* Aim of the task *
Your answer must be the lines from the one containing "blue line: (65, 26) -> (107, 42), moved" through the last line of the records below, copied exactly, with the pictures left out.

━━━━━ Record extracts

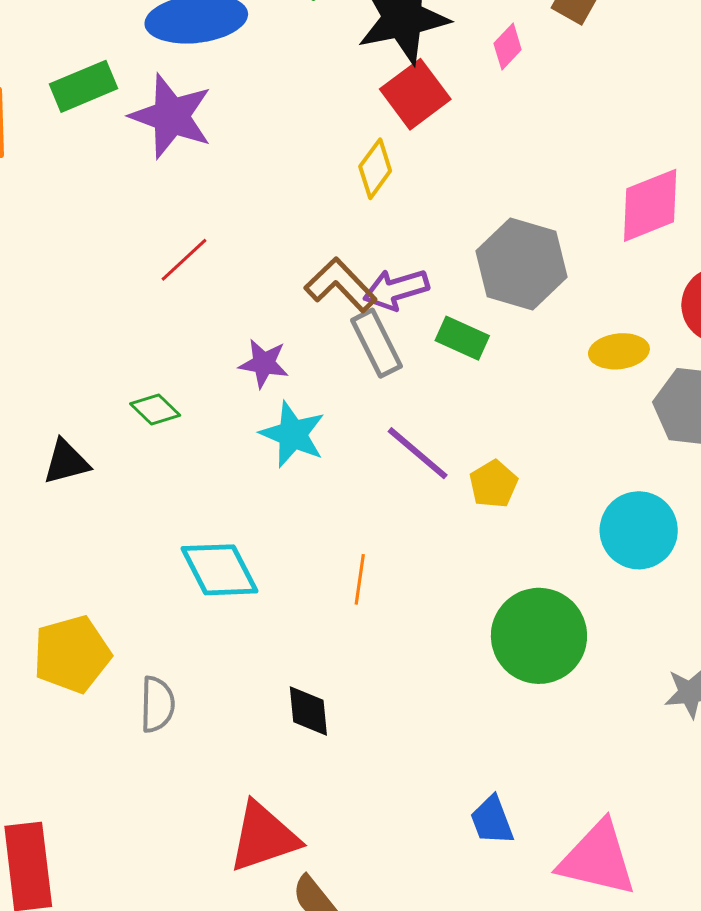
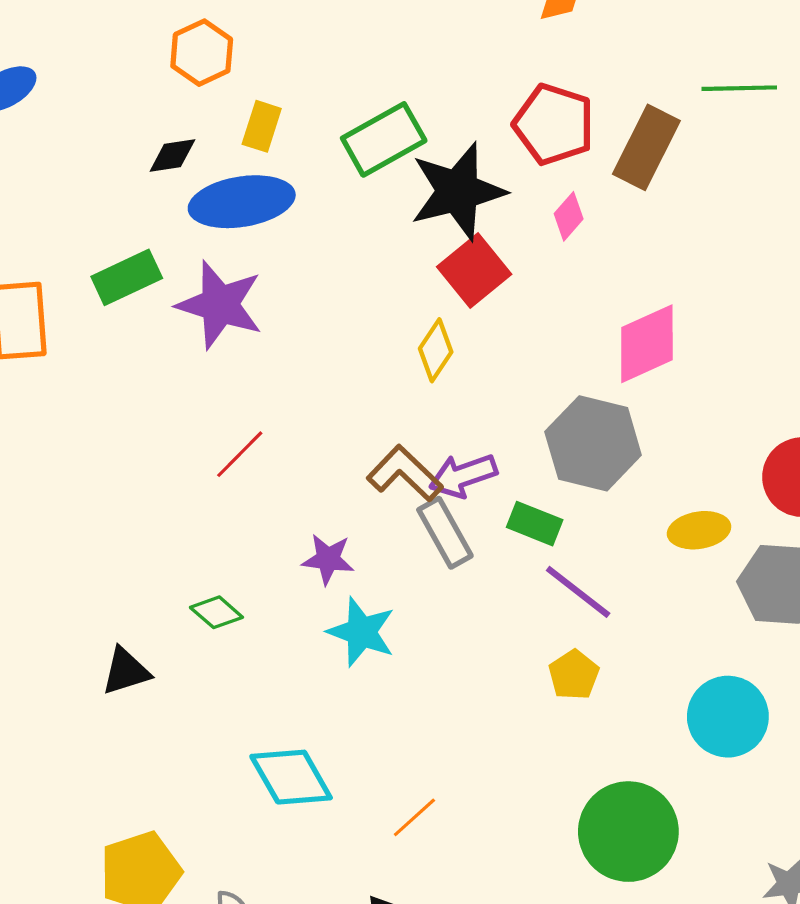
pink diamond: (650, 205) -> (647, 344), moved
purple line: (418, 453) -> (578, 592), moved
orange line: (360, 579) -> (414, 817), moved, turned 42

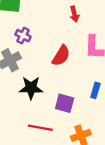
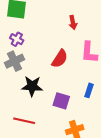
purple cross: (23, 36) -> (17, 39), moved
red line: (40, 128) -> (24, 121), moved

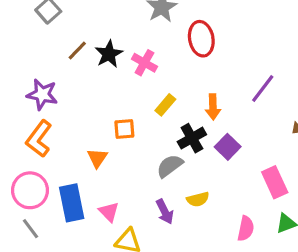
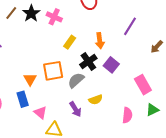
orange square: (124, 129) -> (53, 71), moved, size x1.5
blue rectangle: (72, 203) -> (23, 99), moved, size x0.7

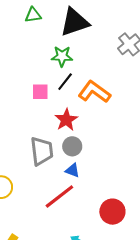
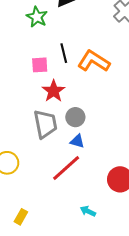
green star: (62, 56) -> (37, 17), moved, turned 30
black line: (65, 82) -> (64, 53), turned -48
red star: (66, 120) -> (54, 91), moved

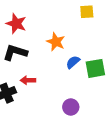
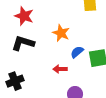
red arrow: (28, 80) -> (60, 69), moved

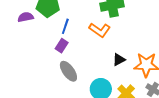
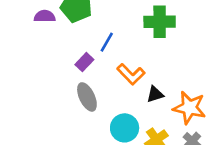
blue line: (65, 26) -> (107, 42), moved
orange L-shape: (100, 30) -> (131, 74), moved

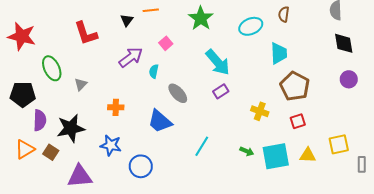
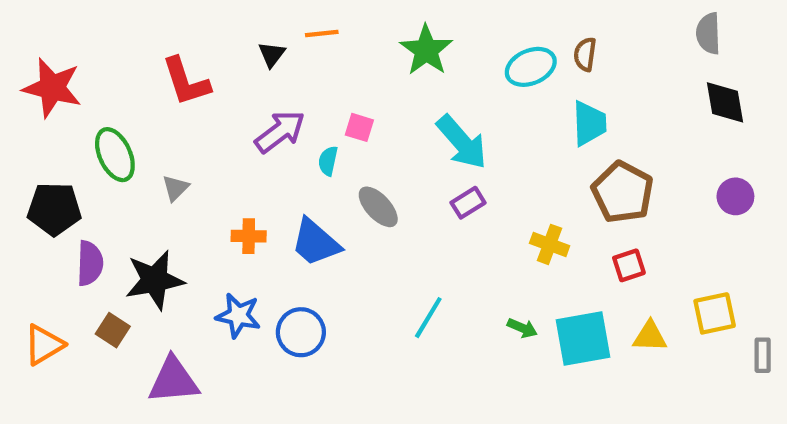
brown semicircle: (284, 14) -> (585, 54), moved
pink square: (166, 43) -> (359, 127), moved, turned -32
purple circle: (349, 79) -> (735, 196), moved
blue trapezoid: (160, 121) -> (316, 242), moved
orange triangle: (25, 149) -> (44, 345), moved
blue circle: (141, 166) -> (301, 332), moved

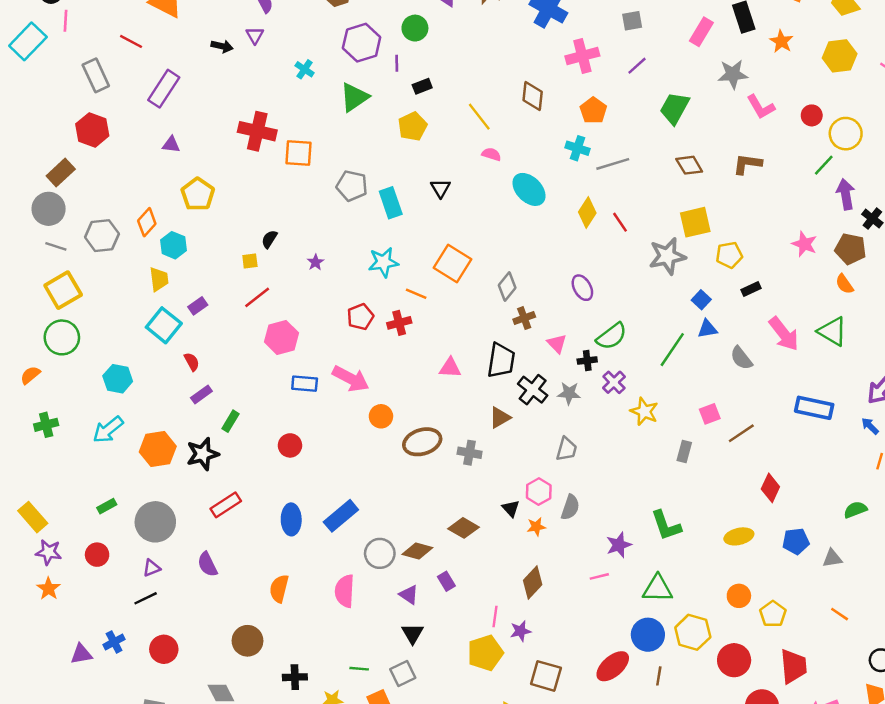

━━━━━━━━━━

* Answer *
blue line: (65, 26) -> (107, 42), moved
orange L-shape: (100, 30) -> (131, 74), moved

brown semicircle: (284, 14) -> (585, 54), moved
pink square: (166, 43) -> (359, 127), moved, turned -32
purple circle: (349, 79) -> (735, 196), moved
blue trapezoid: (160, 121) -> (316, 242), moved
orange triangle: (25, 149) -> (44, 345), moved
blue circle: (141, 166) -> (301, 332), moved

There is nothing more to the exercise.